§ Exercise objective: Reproduce only the lines from the one containing "108 479 156" through the end of the data, exactly as they stand.

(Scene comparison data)
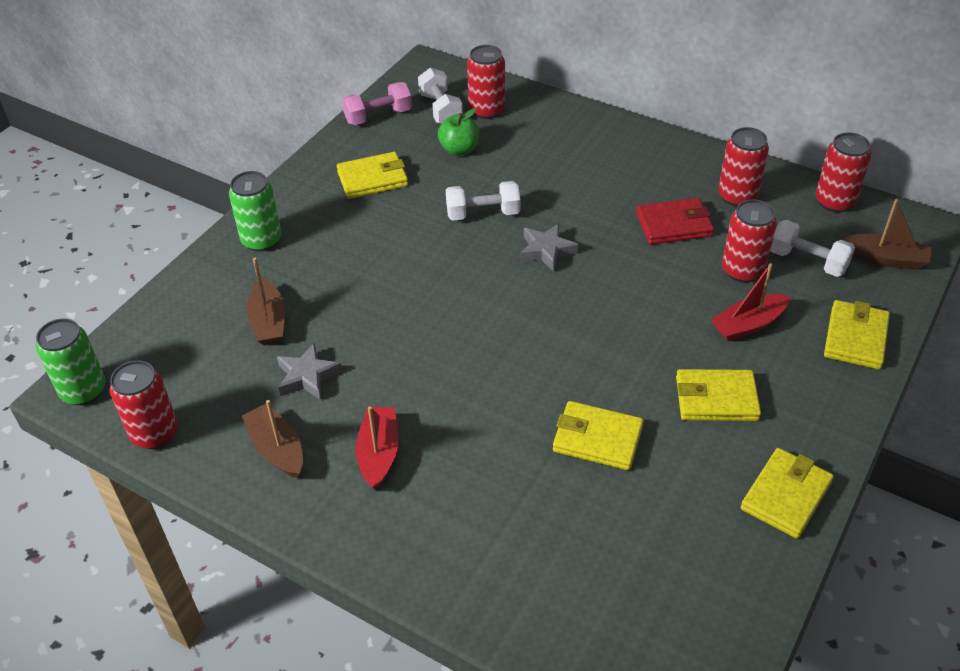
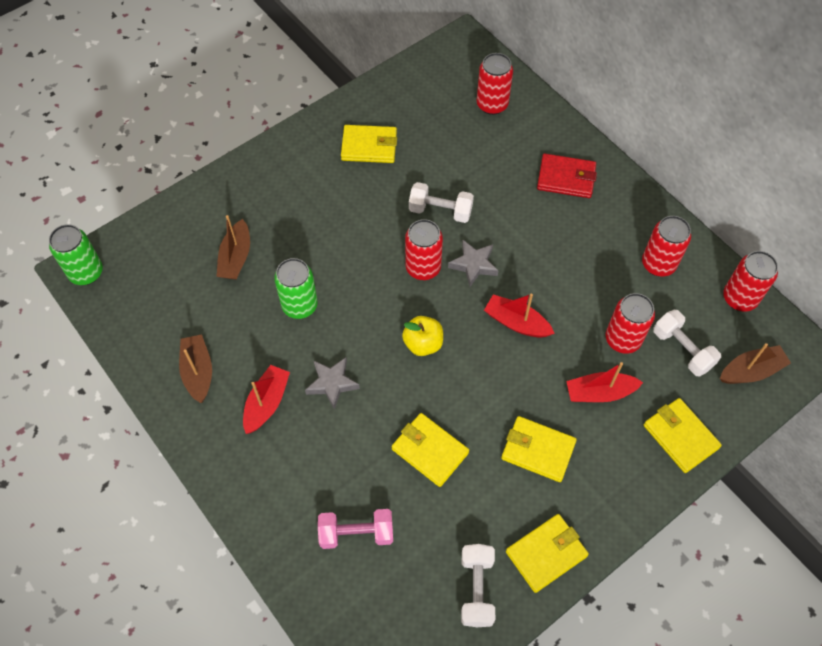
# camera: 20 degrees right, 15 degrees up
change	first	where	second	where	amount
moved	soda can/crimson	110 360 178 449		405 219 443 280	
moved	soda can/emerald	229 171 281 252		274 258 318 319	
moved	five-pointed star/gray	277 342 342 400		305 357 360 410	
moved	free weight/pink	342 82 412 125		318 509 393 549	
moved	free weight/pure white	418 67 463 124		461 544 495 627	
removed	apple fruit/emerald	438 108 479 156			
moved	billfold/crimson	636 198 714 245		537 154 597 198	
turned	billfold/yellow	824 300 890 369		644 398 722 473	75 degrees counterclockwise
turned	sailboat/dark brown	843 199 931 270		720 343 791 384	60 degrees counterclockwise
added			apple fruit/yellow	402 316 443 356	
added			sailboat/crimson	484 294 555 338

§ Task answer:
removed	apple fruit/emerald	438 108 479 156			
moved	billfold/crimson	636 198 714 245		537 154 597 198	
turned	billfold/yellow	824 300 890 369		644 398 722 473	75 degrees counterclockwise
turned	sailboat/dark brown	843 199 931 270		720 343 791 384	60 degrees counterclockwise
added			apple fruit/yellow	402 316 443 356	
added			sailboat/crimson	484 294 555 338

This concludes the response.